§ **What you will do**:
Check each line of the listing below for the string "turned", and copy the ones that have it.
── Data section
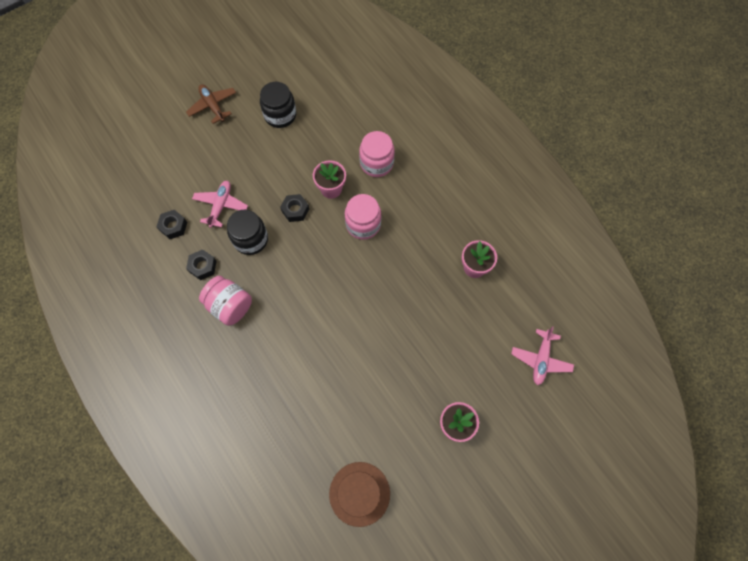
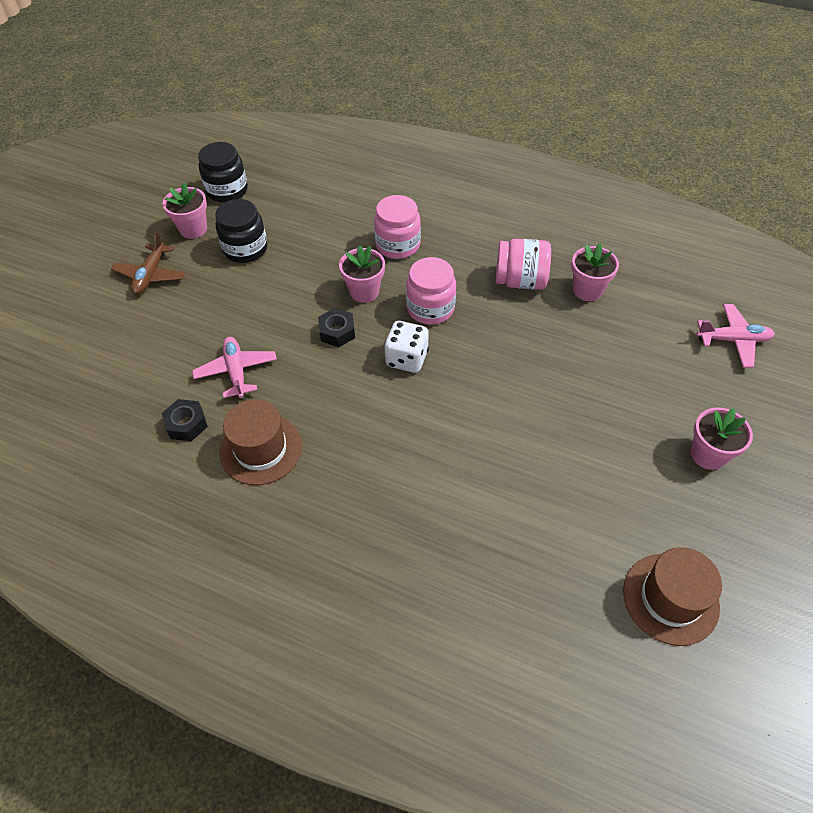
camera: 30 degrees left, 15 degrees down
(203, 266) = (261, 449): black nut -> brown hat
(213, 106) = (151, 275): brown plane -> brown plane turned 105 degrees counterclockwise
(230, 306) = (331, 475): pink jar -> pink jar (520, 281)
(251, 239) = (303, 388): black jar -> black jar (227, 190)
(258, 82) = (193, 229): none -> pink flower pot
(323, 253) = (406, 359): none -> white dice
(541, 359) = (733, 340): pink plane -> pink plane turned 75 degrees counterclockwise

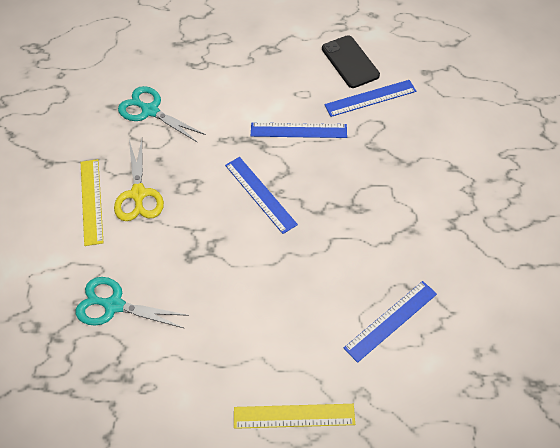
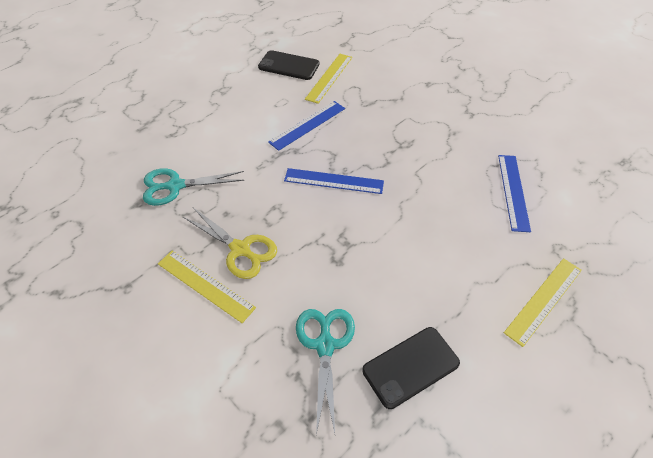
camera: 45 degrees left, 5 degrees down
(114, 305) = (325, 345): turquoise scissors -> turquoise scissors turned 120 degrees clockwise
(147, 368) = (410, 367): none -> black phone
(370, 98) = (329, 77): blue ruler -> yellow ruler

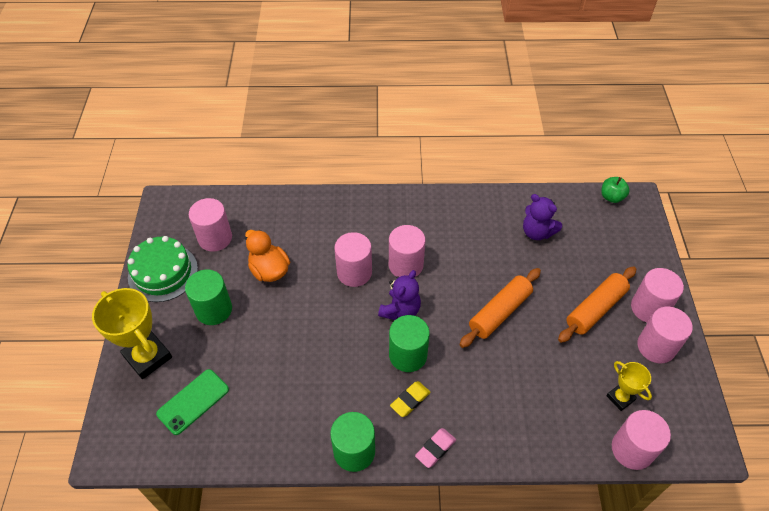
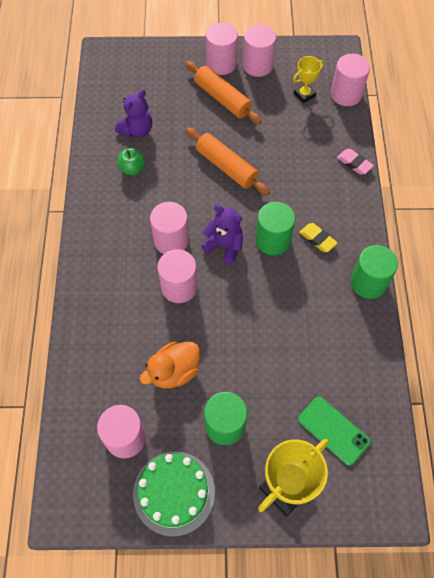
camera: 90 degrees left, 10 degrees up
(435, 449) = (359, 221): pink eraser -> pink eraser (354, 163)
(611, 197) = (99, 69): green apple -> green apple (132, 169)

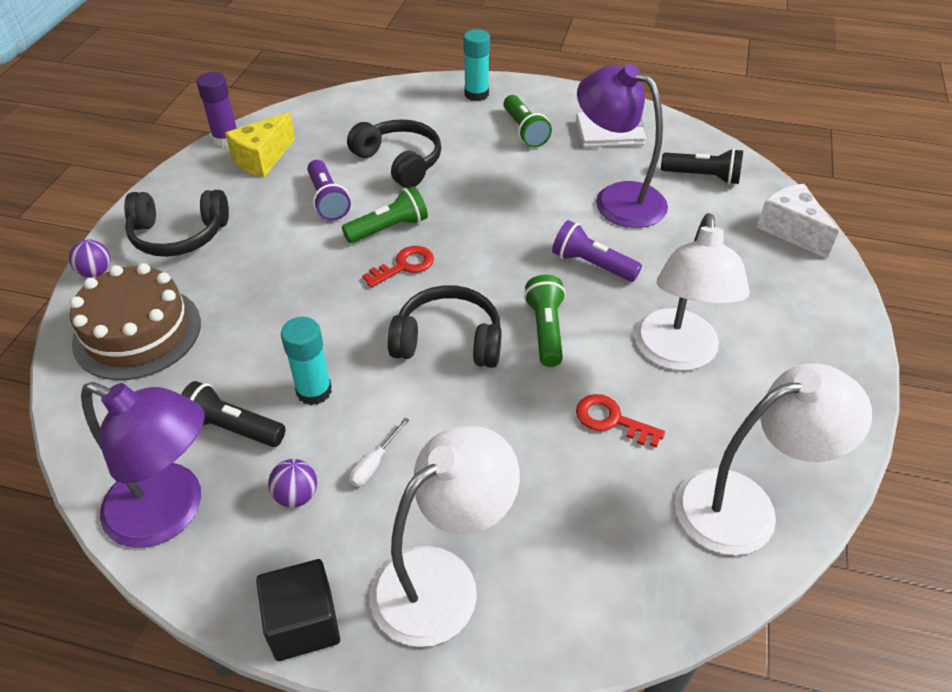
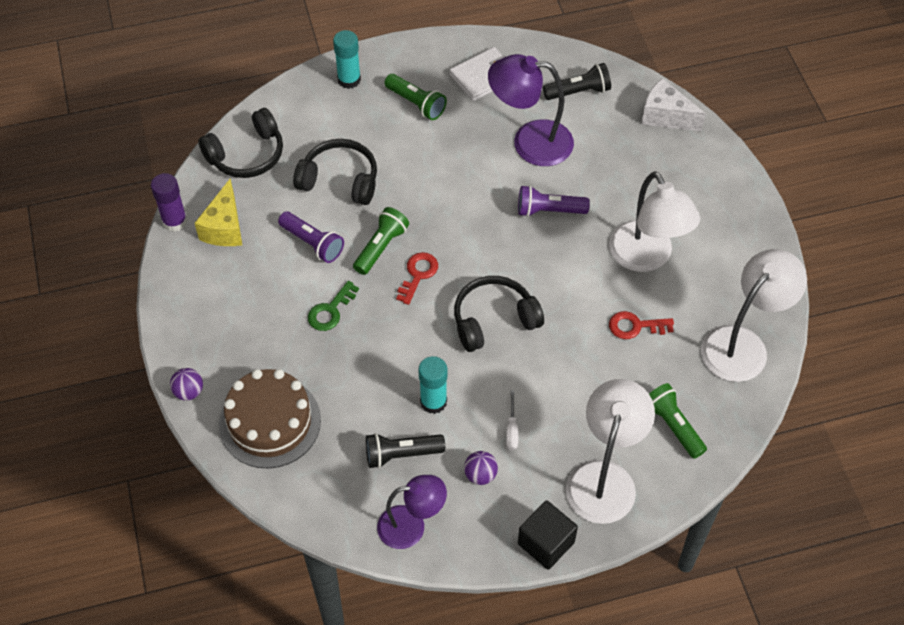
camera: 30 degrees left, 10 degrees up
(170, 512) = (411, 526): purple lamp -> purple lamp, size x0.67
(179, 235) = (223, 330): black headphones -> black headphones (247, 155)
(290, 261) = (330, 311): none -> green key
(546, 330) = (552, 280): green flashlight -> green flashlight (673, 425)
────
§ **Output of the task**:
(213, 106) = (151, 275): brown plane -> brown plane turned 105 degrees counterclockwise
(541, 359) = (733, 340): pink plane -> pink plane turned 75 degrees counterclockwise
(114, 305) = (325, 345): turquoise scissors -> turquoise scissors turned 120 degrees clockwise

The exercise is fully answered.